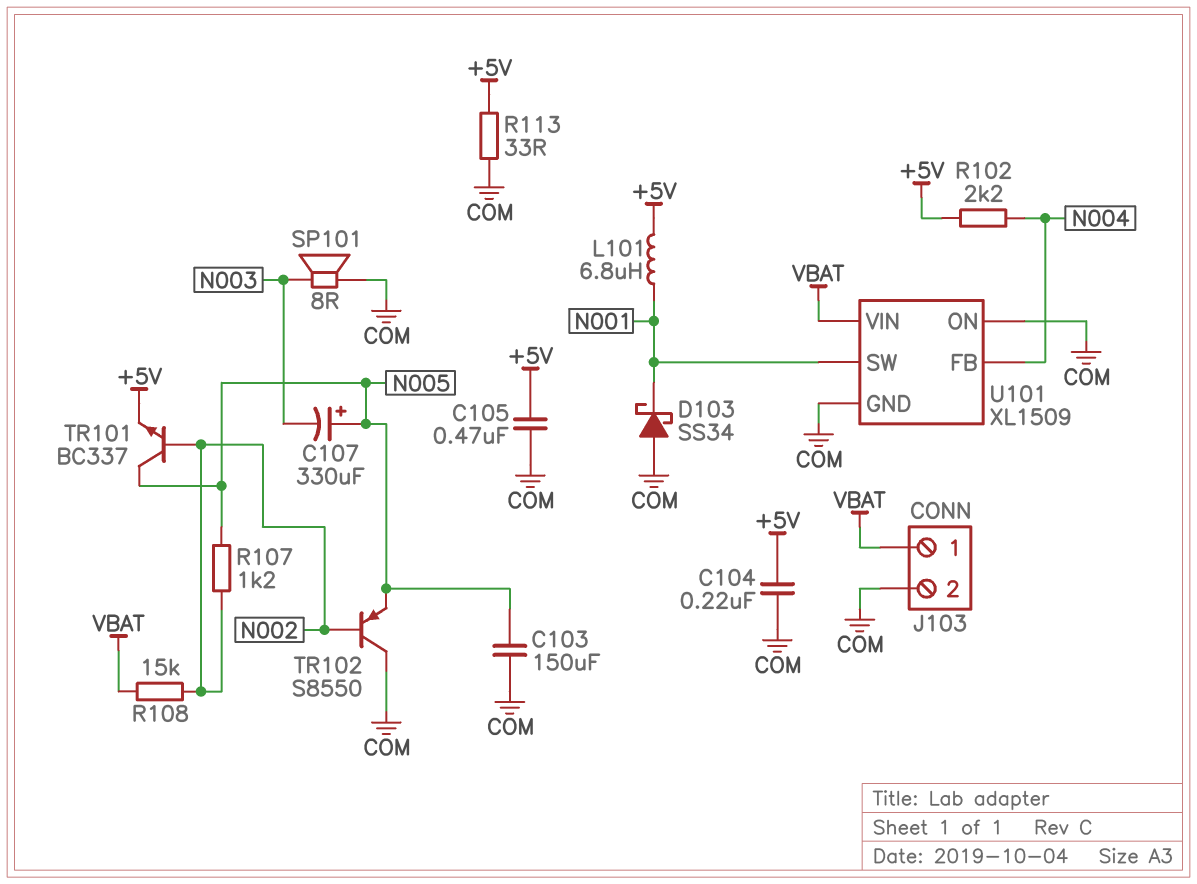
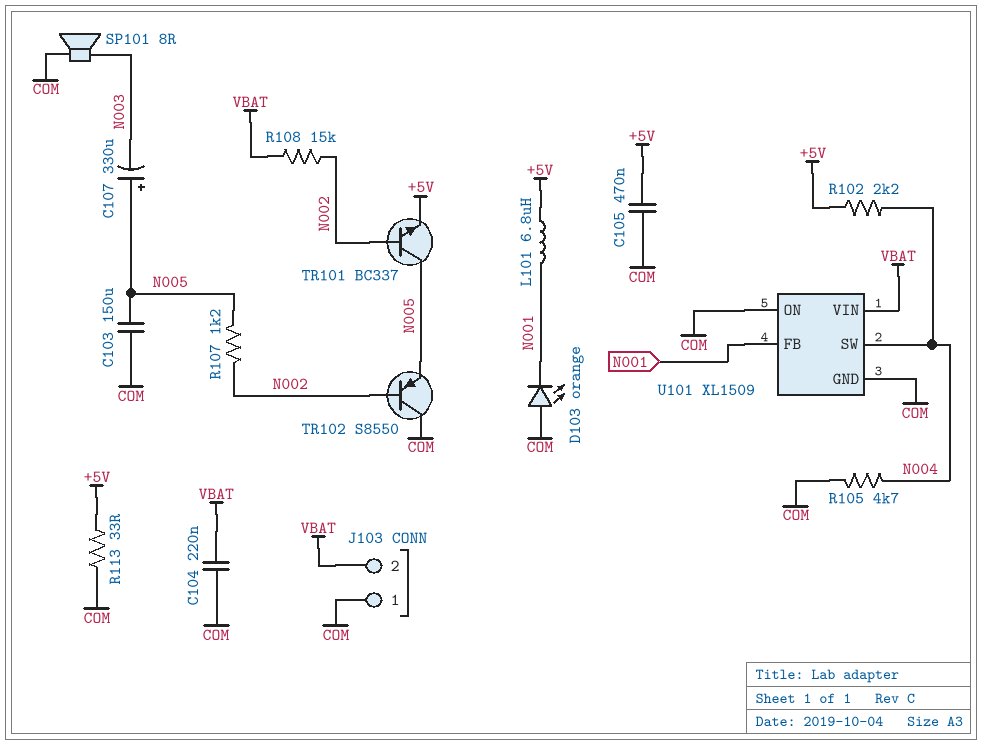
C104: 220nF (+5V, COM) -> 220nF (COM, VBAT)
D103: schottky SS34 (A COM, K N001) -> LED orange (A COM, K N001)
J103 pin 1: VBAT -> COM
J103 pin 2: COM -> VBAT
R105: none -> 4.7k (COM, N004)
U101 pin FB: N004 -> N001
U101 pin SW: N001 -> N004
★ ★ ★ ★ ★ ★ ★
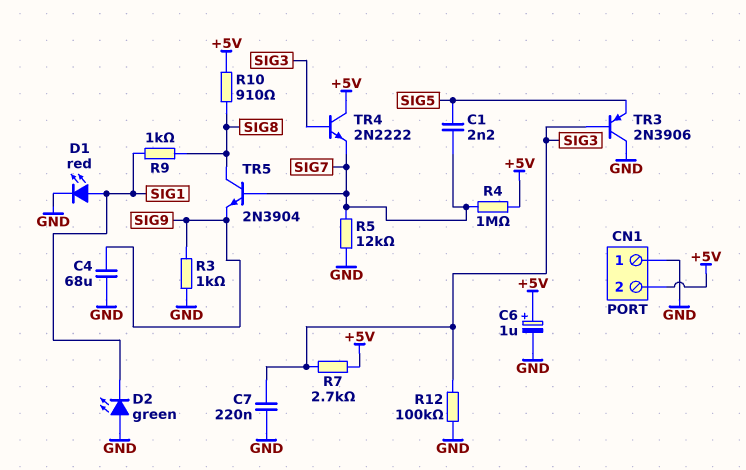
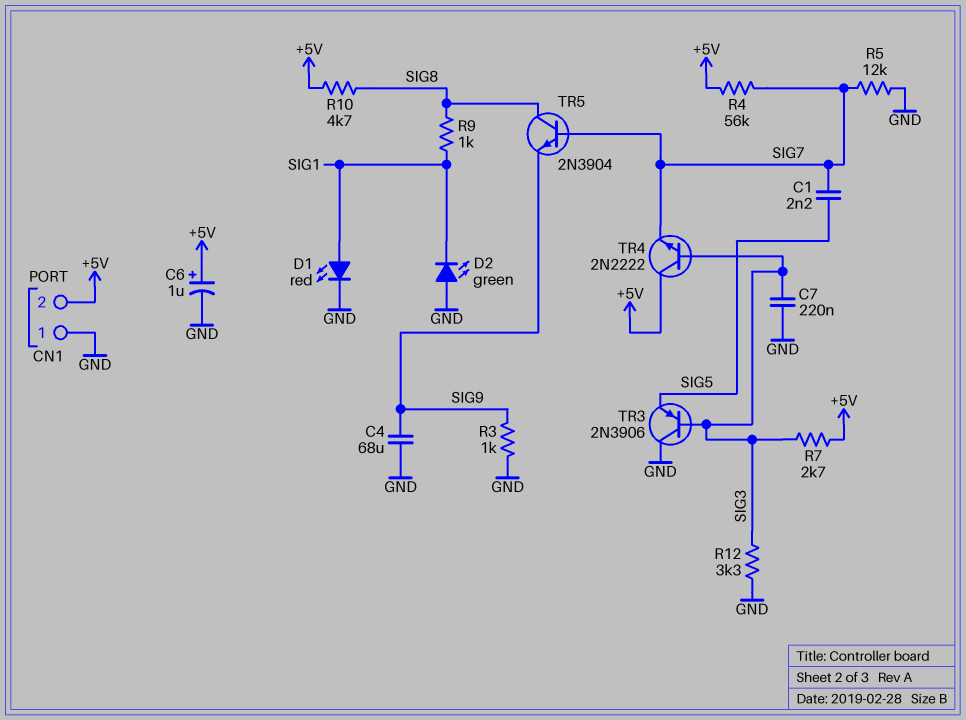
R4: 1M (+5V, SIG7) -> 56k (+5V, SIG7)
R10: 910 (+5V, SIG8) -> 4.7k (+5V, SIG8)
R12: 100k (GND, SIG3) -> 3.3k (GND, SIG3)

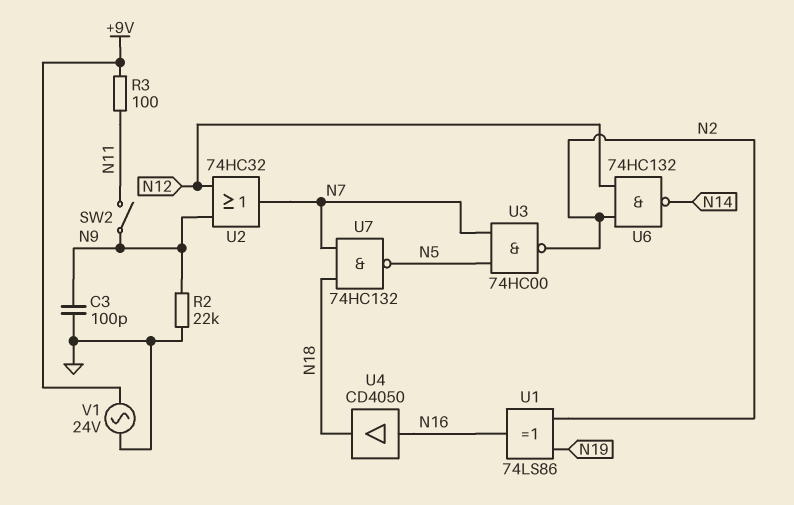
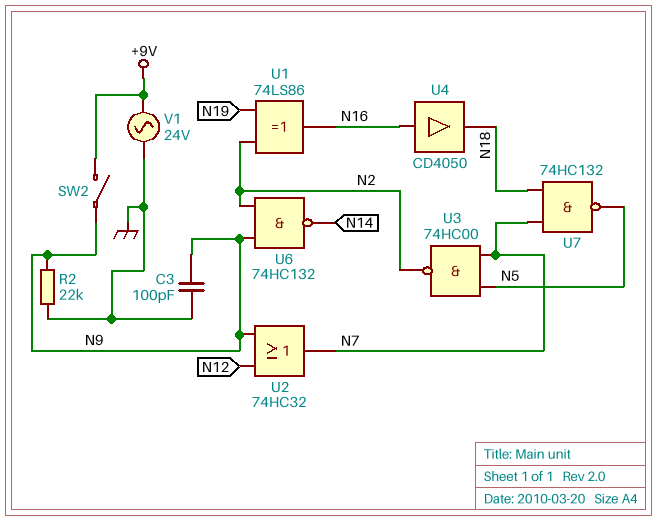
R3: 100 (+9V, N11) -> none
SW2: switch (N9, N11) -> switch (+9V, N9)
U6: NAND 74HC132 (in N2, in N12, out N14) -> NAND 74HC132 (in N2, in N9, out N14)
★ ★ ★ ★ ★ ★ ★
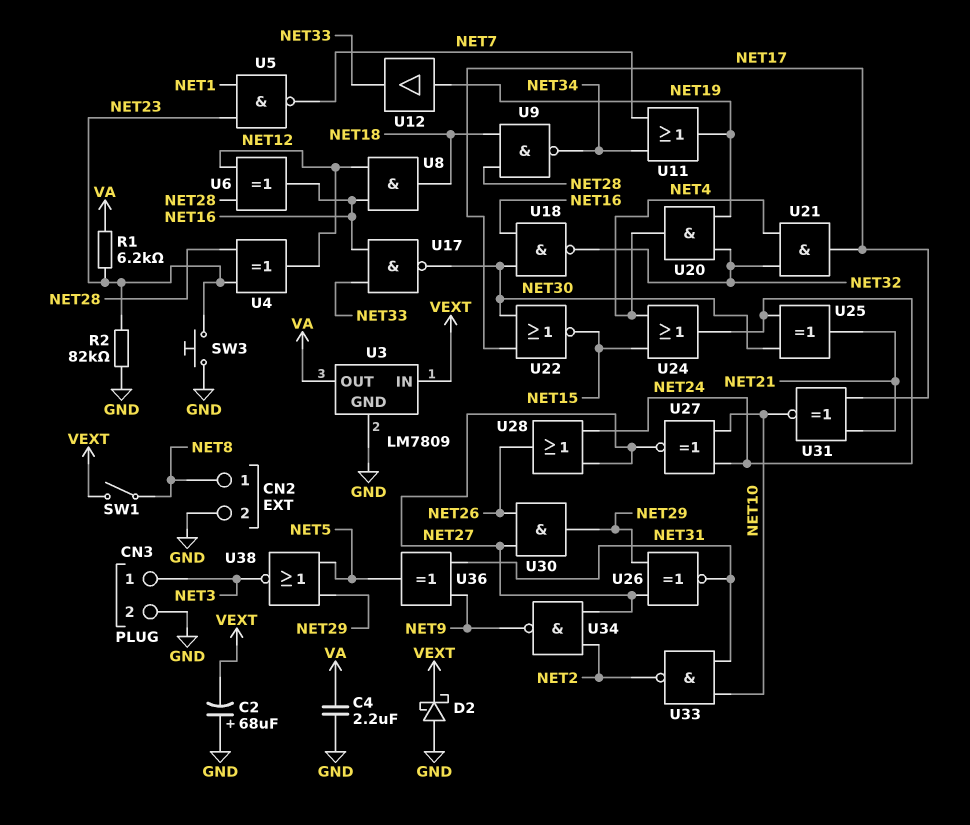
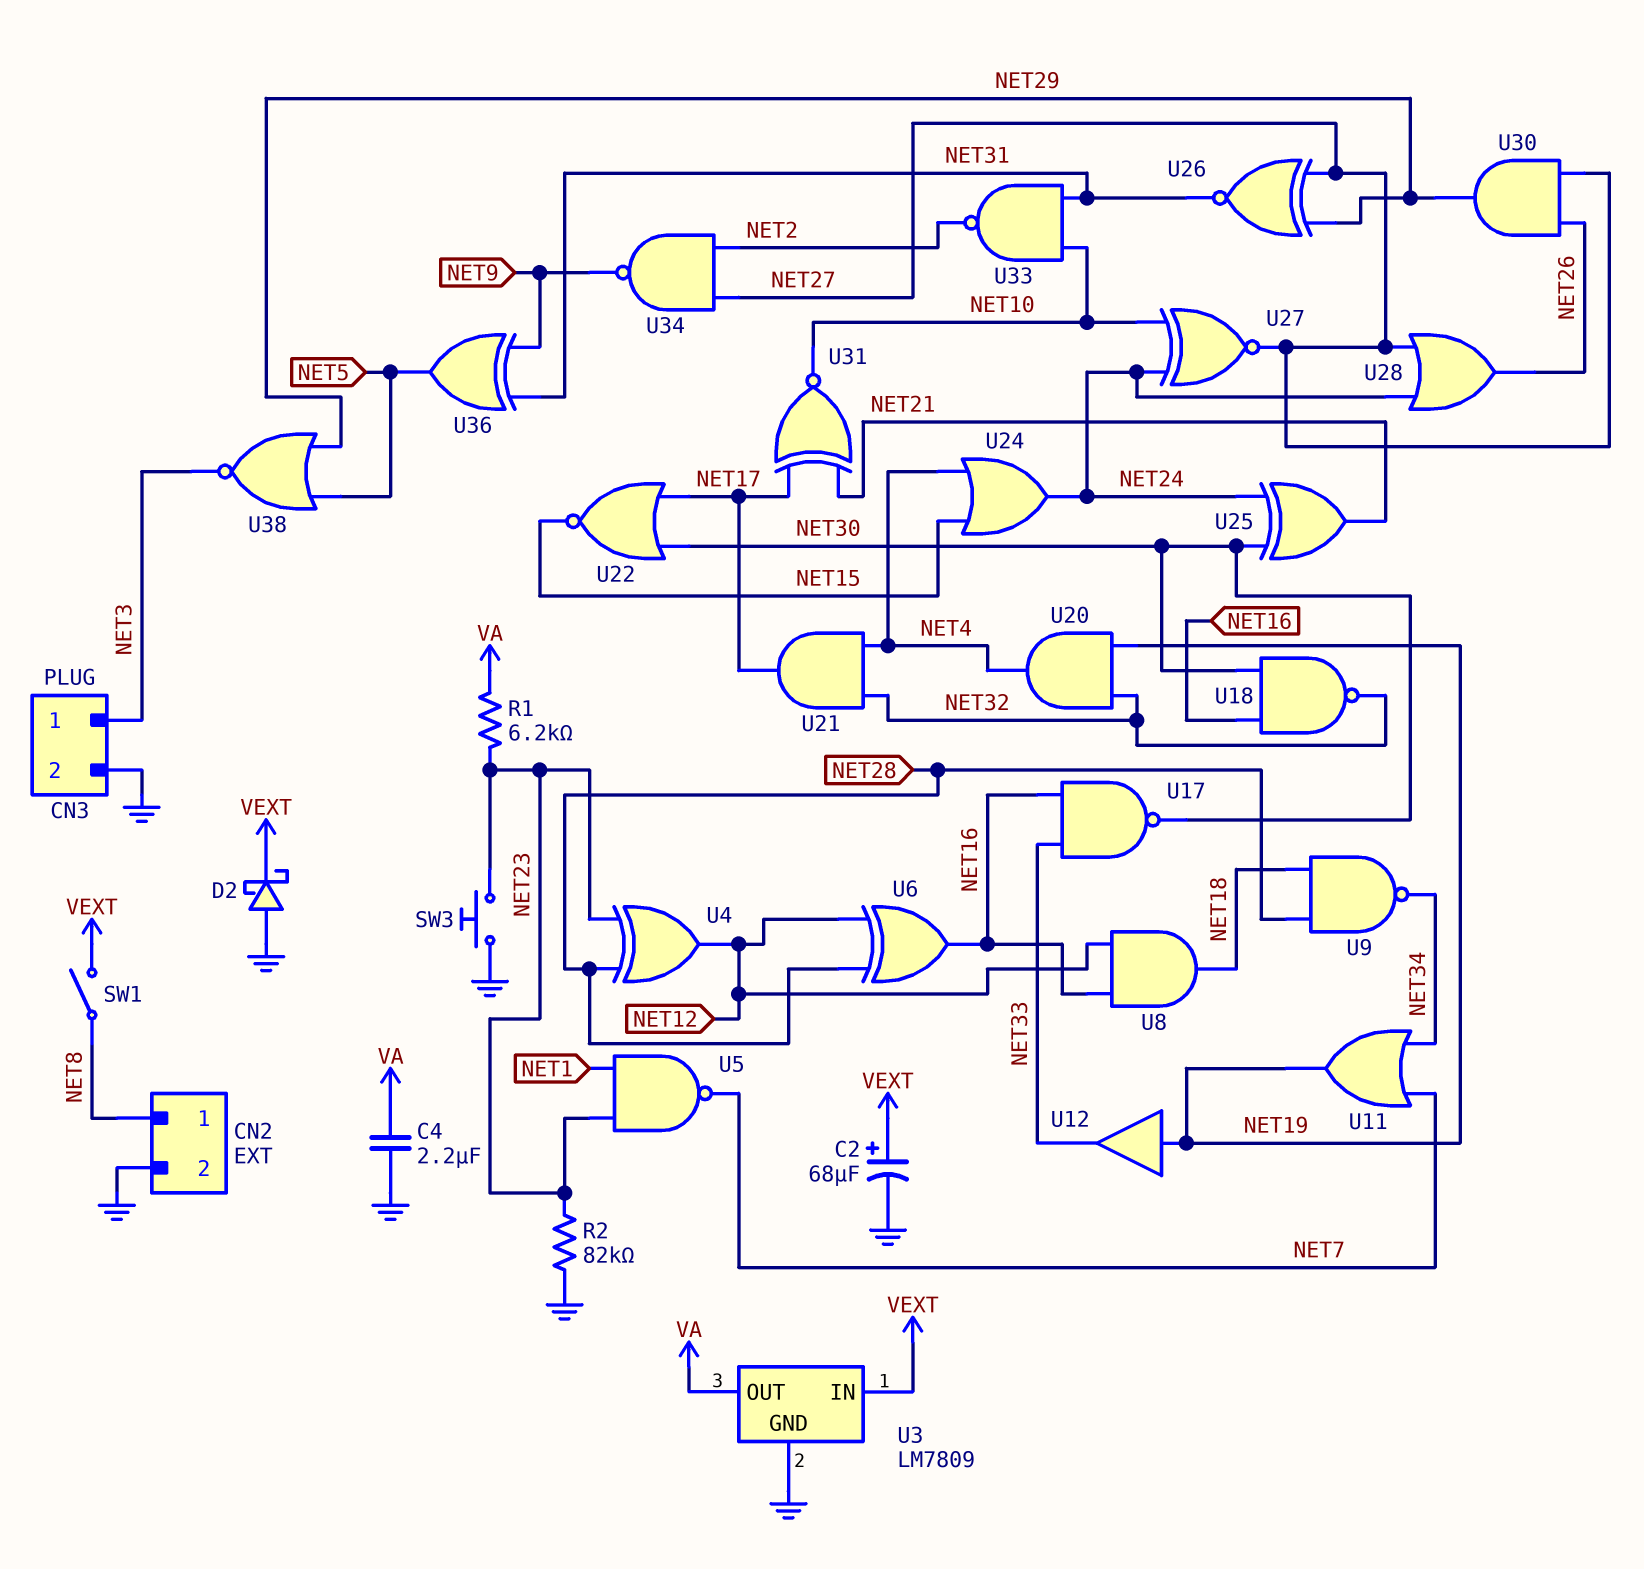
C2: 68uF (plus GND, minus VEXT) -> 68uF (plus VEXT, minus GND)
★ ★ ★ ★ ★ ★ ★
▸ **Your instructions**:
Within the material above, the line with "C104: 220nF (+5V, COM) -> 220nF (COM, VBAT)" opens the range and the line with "U101 pin SW: N001 -> N004" closes it; reproduce that range word for word.

▸ **Reply to the exercise**:
C104: 220nF (+5V, COM) -> 220nF (COM, VBAT)
D103: schottky SS34 (A COM, K N001) -> LED orange (A COM, K N001)
J103 pin 1: VBAT -> COM
J103 pin 2: COM -> VBAT
R105: none -> 4.7k (COM, N004)
U101 pin FB: N004 -> N001
U101 pin SW: N001 -> N004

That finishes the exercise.